What to produce — Everything from the line containing "LCD3 pin SDA: D6 -> D8" to the end of the records must be restated word for word, and nothing else.

Task material —

Segment Open

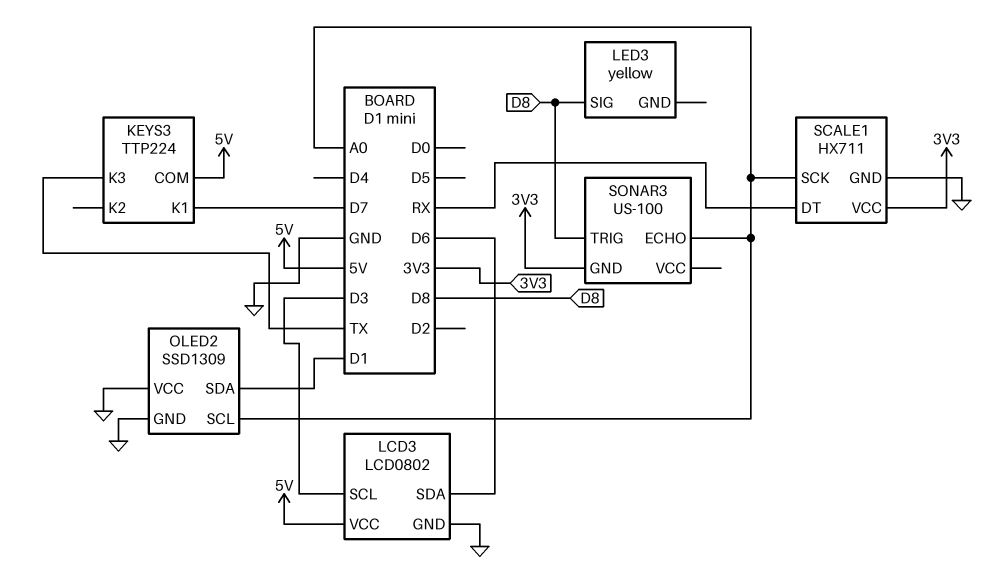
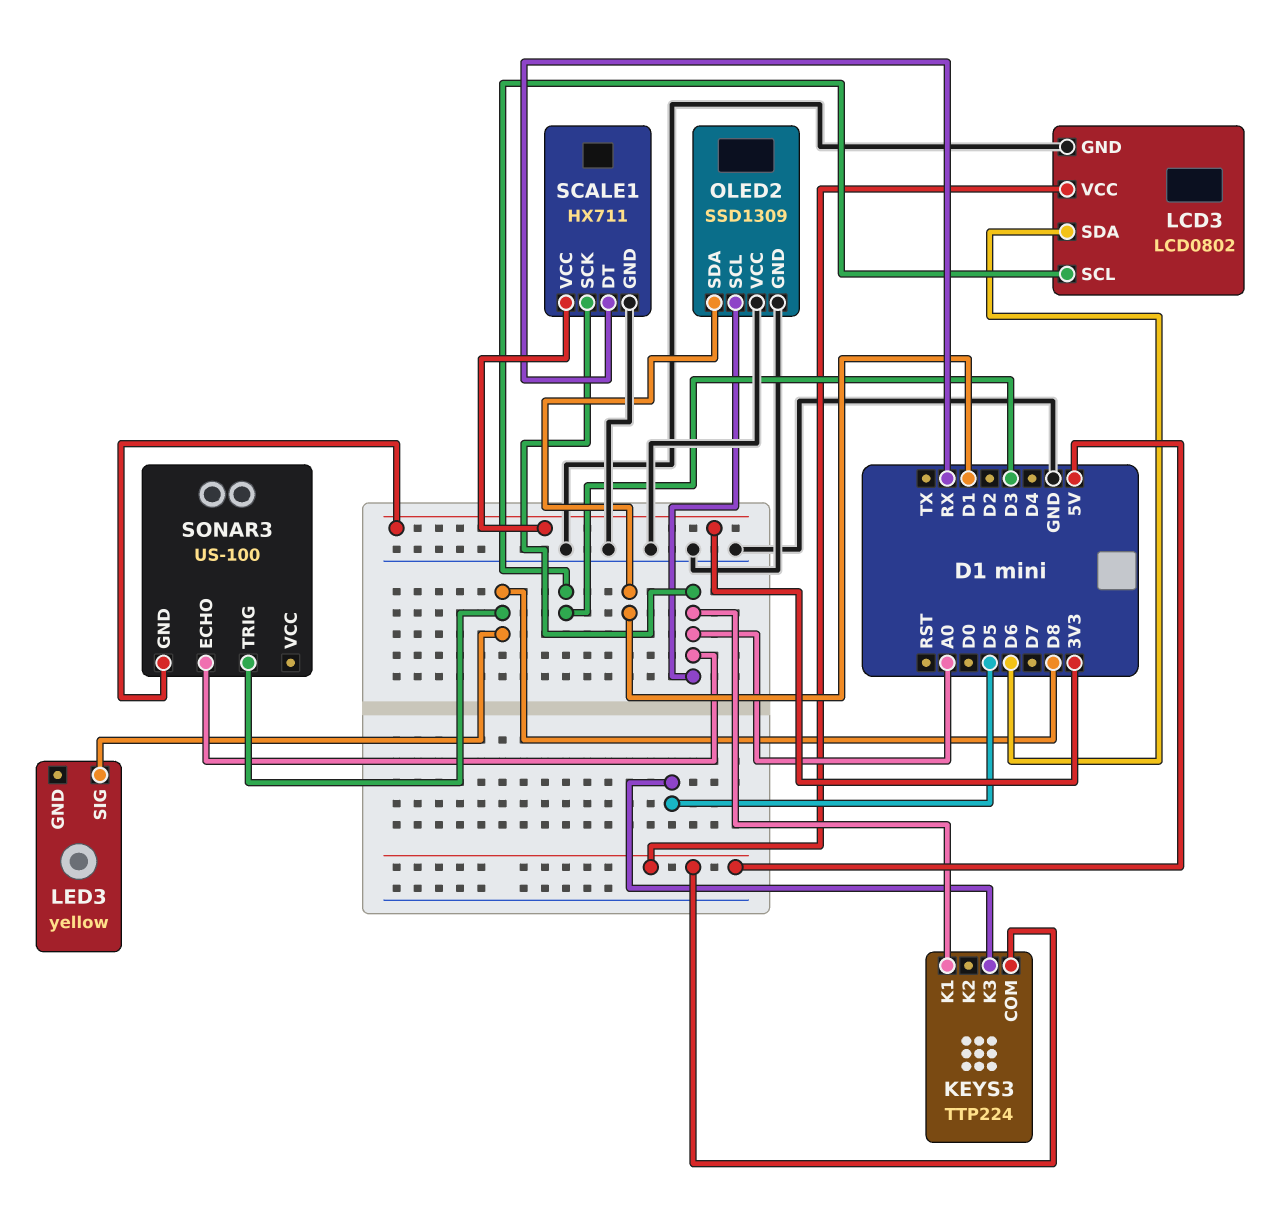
KEYS3 pin K1: D7 -> A0
KEYS3 pin K3: TX -> D5

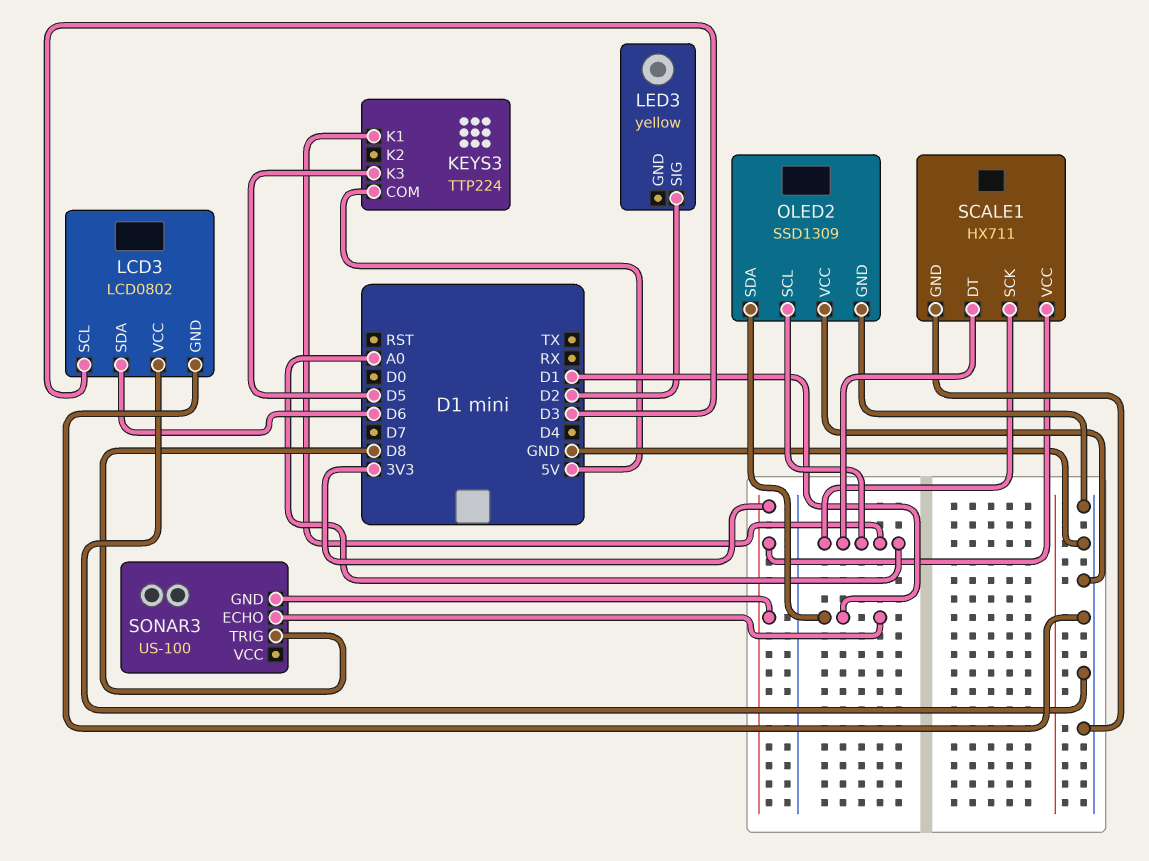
LCD3 pin VCC: 5V -> GND
LED3 pin SIG: D8 -> D2
SCALE1 pin DT: RX -> A0
SONAR3 pin ECHO: A0 -> D1

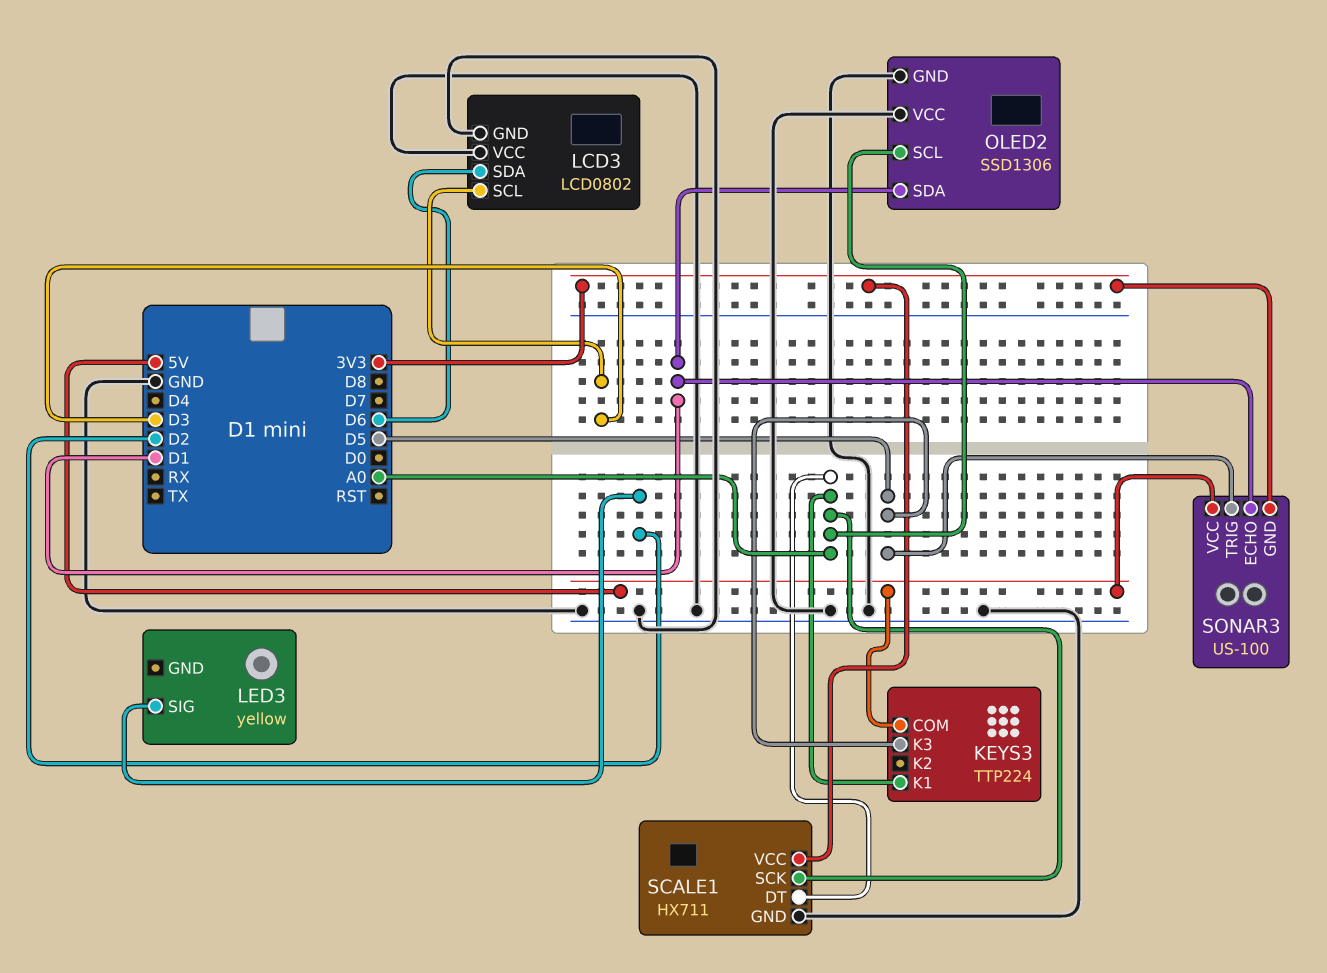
OLED2: SSD1309 -> SSD1306
SONAR3 pin TRIG: D8 -> D5
SONAR3 pin VCC: none -> 5V

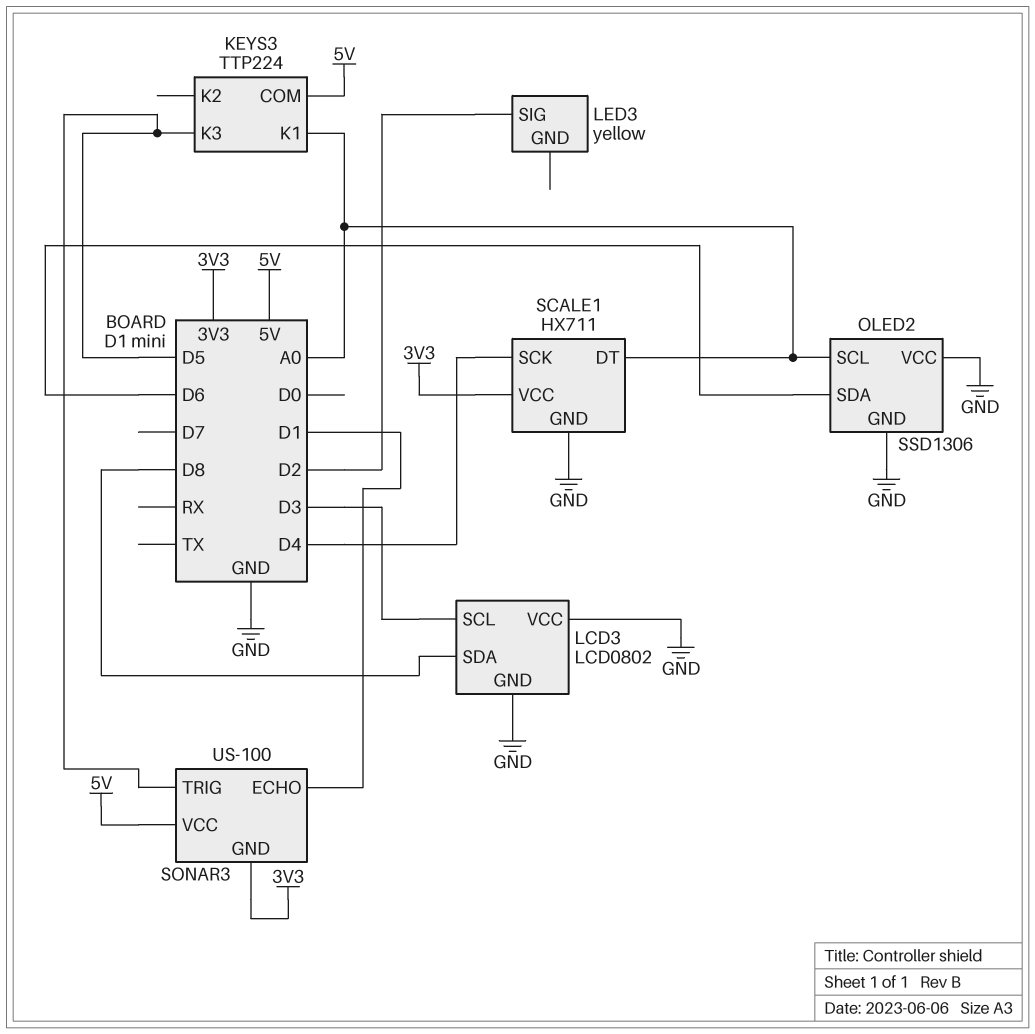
LCD3 pin SDA: D6 -> D8
OLED2 pin SDA: D1 -> D6
SCALE1 pin SCK: A0 -> D4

Segment Closed

Solution for this problem —
LCD3 pin SDA: D6 -> D8
OLED2 pin SDA: D1 -> D6
SCALE1 pin SCK: A0 -> D4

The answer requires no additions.